BEGIN MATERIAL TO PROCESS

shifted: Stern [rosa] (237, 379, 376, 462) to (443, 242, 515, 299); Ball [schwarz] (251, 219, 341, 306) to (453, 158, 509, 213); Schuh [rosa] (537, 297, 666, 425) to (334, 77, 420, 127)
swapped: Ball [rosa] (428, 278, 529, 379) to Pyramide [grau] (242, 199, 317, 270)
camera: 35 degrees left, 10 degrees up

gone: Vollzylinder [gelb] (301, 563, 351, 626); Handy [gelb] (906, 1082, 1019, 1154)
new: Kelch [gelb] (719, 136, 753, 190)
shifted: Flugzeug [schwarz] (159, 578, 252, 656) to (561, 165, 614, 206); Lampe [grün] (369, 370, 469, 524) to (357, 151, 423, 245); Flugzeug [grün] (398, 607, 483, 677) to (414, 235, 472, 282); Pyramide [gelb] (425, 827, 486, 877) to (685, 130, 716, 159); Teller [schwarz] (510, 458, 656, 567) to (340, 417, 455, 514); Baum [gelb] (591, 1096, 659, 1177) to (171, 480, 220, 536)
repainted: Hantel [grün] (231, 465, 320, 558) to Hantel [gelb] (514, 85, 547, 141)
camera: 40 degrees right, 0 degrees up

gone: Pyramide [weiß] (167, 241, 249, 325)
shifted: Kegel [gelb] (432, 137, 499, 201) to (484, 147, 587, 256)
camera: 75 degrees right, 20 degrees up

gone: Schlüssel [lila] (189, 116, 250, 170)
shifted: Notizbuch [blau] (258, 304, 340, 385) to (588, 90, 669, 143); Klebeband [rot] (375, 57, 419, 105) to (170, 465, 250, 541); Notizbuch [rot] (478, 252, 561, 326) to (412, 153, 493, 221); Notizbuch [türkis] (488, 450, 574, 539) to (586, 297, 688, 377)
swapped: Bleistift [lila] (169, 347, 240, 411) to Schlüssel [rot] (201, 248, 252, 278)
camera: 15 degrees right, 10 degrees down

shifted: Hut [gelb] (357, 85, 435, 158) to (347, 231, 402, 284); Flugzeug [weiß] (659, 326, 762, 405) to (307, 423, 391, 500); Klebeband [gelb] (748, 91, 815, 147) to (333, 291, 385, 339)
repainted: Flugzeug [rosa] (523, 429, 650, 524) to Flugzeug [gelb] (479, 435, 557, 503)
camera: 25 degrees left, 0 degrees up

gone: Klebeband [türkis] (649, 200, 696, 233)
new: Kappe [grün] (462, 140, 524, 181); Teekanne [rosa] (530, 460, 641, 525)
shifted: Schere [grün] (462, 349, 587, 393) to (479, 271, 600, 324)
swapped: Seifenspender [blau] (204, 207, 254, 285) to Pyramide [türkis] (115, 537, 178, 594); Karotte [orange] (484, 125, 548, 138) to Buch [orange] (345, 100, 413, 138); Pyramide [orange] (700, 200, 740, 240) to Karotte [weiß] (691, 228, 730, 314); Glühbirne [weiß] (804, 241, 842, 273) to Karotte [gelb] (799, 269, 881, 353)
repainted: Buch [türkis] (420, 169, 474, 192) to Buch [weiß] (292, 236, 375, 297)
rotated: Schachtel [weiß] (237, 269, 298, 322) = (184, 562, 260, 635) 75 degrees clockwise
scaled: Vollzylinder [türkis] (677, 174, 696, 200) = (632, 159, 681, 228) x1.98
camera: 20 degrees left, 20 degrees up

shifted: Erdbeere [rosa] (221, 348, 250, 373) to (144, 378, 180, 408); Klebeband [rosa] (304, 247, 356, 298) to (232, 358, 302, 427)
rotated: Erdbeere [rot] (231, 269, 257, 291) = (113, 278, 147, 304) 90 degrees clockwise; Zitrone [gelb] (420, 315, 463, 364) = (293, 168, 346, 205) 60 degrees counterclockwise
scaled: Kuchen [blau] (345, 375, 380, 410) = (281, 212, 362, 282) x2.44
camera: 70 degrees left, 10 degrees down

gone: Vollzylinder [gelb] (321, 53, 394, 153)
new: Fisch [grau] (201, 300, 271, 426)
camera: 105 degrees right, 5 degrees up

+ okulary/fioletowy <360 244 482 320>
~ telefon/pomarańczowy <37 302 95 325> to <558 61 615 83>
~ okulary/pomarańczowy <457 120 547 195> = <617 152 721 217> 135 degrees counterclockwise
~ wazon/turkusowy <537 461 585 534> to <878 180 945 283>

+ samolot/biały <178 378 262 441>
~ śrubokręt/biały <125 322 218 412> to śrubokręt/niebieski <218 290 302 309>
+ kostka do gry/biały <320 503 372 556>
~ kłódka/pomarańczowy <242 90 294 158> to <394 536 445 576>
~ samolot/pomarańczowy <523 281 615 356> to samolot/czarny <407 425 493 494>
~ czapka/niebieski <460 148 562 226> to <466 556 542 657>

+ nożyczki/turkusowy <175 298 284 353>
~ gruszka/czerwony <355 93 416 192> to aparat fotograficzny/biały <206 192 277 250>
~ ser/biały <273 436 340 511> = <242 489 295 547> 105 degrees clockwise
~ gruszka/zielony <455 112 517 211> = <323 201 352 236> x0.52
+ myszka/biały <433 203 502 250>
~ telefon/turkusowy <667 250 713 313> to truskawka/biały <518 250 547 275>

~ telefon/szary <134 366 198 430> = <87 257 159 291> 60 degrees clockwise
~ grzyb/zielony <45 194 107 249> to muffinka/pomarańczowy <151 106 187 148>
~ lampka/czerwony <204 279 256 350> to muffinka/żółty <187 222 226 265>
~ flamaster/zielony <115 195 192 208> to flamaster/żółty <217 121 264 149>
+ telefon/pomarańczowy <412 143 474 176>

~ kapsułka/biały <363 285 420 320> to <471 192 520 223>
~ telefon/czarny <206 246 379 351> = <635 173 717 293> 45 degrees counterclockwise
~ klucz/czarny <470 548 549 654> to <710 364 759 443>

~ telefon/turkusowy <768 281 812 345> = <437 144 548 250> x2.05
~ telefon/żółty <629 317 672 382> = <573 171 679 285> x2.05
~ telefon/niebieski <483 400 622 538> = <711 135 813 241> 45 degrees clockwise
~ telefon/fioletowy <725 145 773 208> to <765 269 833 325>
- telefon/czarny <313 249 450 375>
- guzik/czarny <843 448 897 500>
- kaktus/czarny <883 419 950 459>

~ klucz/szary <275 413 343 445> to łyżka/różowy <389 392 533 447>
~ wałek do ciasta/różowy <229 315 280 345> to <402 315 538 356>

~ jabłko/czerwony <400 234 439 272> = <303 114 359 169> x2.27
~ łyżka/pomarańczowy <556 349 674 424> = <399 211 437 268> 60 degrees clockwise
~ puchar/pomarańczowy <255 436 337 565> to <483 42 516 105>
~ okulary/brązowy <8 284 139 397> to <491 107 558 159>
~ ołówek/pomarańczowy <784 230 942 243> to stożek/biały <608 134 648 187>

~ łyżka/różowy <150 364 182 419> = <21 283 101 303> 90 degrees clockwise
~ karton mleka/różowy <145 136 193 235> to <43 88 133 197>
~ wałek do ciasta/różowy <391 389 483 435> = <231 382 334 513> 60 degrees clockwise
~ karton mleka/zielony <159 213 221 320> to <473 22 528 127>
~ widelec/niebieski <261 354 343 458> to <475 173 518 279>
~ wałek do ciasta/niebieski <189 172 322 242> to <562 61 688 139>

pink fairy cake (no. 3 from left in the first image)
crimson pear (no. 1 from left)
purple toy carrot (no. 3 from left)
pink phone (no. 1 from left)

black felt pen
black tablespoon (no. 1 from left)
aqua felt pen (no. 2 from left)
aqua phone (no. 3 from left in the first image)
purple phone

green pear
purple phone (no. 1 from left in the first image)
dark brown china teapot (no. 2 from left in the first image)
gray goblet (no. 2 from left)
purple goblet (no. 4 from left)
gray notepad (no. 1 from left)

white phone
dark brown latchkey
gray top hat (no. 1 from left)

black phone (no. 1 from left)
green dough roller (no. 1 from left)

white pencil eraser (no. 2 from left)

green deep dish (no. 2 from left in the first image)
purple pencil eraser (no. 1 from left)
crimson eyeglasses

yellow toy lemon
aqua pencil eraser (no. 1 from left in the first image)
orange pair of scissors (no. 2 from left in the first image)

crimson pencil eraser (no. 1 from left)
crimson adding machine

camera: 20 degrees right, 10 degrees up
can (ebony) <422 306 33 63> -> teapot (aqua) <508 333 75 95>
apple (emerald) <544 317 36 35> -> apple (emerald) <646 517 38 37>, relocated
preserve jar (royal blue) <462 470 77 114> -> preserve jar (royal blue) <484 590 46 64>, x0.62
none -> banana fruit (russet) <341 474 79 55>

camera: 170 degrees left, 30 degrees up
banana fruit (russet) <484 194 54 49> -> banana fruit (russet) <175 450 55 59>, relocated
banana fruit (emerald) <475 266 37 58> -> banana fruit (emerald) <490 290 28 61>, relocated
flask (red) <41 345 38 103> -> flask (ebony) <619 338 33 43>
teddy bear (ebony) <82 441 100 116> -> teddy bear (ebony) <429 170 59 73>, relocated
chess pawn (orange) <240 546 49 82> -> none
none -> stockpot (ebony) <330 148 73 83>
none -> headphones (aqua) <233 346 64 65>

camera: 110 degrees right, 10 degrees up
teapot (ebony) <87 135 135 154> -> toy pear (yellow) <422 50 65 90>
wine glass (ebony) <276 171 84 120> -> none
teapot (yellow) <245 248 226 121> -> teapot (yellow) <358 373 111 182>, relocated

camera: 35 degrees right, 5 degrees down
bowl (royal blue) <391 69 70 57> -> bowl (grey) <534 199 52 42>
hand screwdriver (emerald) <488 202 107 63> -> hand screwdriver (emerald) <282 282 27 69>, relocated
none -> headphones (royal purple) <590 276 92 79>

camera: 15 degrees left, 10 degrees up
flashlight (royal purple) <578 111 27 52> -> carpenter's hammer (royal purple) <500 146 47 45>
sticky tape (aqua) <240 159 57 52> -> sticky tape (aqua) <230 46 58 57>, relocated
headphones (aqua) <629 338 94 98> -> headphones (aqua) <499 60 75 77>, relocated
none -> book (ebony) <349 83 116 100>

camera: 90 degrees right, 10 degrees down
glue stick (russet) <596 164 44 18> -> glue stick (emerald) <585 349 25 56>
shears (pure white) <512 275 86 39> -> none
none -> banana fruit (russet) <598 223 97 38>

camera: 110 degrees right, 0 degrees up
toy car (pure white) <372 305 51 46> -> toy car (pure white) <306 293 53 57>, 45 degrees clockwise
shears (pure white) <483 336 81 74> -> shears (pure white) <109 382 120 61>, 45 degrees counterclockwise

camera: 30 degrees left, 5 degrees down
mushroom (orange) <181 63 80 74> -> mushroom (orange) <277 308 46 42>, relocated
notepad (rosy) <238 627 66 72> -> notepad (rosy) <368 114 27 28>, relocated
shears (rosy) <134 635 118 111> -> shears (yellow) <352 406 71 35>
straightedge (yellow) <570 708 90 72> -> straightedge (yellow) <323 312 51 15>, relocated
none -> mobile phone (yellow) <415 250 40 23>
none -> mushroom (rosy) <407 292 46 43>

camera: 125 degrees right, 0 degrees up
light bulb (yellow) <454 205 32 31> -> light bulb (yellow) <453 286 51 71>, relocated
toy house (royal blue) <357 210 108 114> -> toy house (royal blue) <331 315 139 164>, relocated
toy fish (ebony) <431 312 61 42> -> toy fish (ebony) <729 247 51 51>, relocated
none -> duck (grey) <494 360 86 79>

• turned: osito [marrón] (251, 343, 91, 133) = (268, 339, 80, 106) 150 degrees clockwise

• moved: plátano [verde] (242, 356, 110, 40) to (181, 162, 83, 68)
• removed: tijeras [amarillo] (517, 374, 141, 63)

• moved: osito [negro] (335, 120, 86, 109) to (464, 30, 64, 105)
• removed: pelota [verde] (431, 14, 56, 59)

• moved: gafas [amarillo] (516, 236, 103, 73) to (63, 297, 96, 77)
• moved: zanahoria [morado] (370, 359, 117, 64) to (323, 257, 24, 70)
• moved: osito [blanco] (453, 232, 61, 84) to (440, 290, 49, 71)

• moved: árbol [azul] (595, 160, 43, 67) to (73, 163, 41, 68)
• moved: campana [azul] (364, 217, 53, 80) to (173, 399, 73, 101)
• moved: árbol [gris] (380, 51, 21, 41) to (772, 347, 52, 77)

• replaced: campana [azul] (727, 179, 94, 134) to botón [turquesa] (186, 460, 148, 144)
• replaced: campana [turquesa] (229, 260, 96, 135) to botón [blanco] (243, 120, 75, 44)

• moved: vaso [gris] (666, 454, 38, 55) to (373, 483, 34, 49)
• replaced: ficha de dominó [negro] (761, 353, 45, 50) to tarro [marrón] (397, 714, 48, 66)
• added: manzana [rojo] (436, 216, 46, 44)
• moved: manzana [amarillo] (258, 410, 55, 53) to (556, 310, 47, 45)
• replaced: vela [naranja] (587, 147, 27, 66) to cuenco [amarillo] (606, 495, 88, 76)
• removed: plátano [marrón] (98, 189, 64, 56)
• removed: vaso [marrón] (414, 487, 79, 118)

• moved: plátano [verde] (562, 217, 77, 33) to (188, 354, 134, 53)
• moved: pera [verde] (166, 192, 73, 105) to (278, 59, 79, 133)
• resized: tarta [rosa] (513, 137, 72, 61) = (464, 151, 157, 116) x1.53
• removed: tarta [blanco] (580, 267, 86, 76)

END MATERIAL TO PROCESS

- **TASK TO COMPLETE**:
Would you copy out every line in the records that includes the string "goblet"?

- **WRITTEN RESPONSE**:
gray goblet (no. 2 from left)
purple goblet (no. 4 from left)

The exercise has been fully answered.